- **Your objective**
Of all the entries below, retype only the lines from the one with "(192, 243) = (567, 500): red" through the one with "(238, 324) = (223, 327): purple", exactly as they appear.

━━━━━ Data extract ━━━━━

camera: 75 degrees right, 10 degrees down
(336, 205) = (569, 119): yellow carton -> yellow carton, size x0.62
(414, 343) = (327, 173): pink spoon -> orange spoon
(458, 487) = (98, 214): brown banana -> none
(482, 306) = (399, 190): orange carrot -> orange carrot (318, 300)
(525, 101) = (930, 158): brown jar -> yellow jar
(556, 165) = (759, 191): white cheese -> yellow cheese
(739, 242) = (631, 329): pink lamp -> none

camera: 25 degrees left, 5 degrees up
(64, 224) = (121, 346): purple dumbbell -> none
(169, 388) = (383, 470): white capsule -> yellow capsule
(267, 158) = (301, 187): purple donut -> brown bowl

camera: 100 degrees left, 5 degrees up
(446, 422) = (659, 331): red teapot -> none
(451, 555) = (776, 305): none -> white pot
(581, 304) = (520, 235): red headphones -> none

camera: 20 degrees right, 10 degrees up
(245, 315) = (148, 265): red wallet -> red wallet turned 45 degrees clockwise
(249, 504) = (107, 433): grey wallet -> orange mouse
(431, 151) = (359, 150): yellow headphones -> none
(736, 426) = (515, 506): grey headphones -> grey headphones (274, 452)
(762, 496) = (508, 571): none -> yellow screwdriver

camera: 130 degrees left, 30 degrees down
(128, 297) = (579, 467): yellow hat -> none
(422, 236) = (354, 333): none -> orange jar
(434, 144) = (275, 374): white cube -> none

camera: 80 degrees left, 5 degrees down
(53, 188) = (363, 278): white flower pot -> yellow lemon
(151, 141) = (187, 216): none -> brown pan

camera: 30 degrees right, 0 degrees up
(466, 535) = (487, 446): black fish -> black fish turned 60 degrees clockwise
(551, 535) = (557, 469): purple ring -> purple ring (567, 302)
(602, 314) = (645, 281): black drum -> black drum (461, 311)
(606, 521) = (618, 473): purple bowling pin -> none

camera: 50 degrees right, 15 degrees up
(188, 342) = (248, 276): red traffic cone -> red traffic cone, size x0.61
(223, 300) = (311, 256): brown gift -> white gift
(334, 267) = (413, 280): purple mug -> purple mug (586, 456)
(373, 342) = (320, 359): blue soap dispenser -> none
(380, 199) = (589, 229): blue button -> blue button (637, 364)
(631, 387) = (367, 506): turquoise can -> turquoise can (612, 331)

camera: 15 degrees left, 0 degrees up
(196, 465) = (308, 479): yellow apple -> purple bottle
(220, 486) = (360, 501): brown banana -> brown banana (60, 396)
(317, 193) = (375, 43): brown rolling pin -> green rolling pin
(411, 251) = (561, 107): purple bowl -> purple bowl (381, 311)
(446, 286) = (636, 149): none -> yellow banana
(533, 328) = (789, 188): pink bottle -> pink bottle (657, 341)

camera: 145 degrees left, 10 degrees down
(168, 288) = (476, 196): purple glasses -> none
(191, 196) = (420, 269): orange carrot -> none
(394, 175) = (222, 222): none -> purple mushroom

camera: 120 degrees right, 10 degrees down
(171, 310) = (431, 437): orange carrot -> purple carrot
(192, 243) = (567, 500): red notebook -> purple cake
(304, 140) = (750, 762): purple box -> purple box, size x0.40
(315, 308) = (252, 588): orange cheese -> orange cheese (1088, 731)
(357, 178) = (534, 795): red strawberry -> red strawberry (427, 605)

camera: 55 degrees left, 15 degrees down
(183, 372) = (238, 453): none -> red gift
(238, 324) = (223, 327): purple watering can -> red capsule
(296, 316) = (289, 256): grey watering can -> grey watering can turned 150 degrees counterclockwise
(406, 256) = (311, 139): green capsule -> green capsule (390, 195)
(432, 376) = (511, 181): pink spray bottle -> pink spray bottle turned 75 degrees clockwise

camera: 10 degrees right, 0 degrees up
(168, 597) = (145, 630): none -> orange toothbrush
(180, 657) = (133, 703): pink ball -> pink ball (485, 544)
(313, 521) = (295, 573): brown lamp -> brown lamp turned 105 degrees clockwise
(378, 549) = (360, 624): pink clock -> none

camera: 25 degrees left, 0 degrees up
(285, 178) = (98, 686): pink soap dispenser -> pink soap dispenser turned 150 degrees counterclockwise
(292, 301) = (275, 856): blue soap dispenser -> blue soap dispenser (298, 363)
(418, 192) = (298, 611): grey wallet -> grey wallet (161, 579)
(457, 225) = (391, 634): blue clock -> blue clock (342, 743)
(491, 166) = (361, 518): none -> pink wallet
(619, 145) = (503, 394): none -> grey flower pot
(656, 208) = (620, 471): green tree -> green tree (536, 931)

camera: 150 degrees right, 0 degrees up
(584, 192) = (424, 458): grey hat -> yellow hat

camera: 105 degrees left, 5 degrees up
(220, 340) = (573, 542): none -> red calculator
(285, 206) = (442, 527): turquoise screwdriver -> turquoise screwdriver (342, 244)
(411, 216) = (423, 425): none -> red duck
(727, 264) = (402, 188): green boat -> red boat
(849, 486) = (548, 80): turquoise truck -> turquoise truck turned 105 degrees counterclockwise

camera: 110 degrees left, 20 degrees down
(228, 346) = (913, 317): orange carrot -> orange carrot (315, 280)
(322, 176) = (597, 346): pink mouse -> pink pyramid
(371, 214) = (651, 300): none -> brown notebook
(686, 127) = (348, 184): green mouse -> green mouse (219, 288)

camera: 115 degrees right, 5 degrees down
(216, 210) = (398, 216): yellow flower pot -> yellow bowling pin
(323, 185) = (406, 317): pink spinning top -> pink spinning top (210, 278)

━━━━━

- **Response**
(192, 243) = (567, 500): red notebook -> purple cake
(304, 140) = (750, 762): purple box -> purple box, size x0.40
(315, 308) = (252, 588): orange cheese -> orange cheese (1088, 731)
(357, 178) = (534, 795): red strawberry -> red strawberry (427, 605)

camera: 55 degrees left, 15 degrees down
(183, 372) = (238, 453): none -> red gift
(238, 324) = (223, 327): purple watering can -> red capsule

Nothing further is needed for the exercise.